═══ Data section

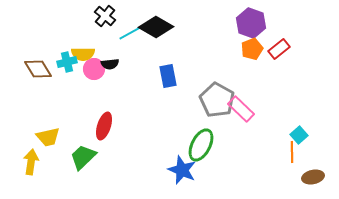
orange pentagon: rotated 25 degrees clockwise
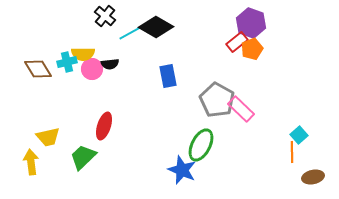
red rectangle: moved 42 px left, 7 px up
pink circle: moved 2 px left
yellow arrow: rotated 15 degrees counterclockwise
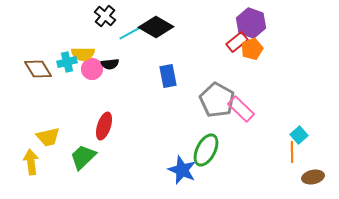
green ellipse: moved 5 px right, 5 px down
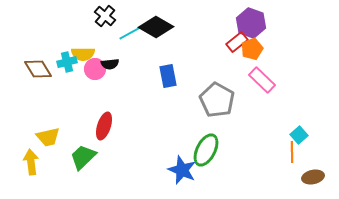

══════

The exercise
Can you copy out every line of the records above word for word, leaving the pictures out?

Answer below
orange pentagon: rotated 25 degrees clockwise
red rectangle: moved 42 px left, 7 px up
pink circle: moved 2 px left
yellow arrow: rotated 15 degrees counterclockwise
green ellipse: moved 5 px right, 5 px down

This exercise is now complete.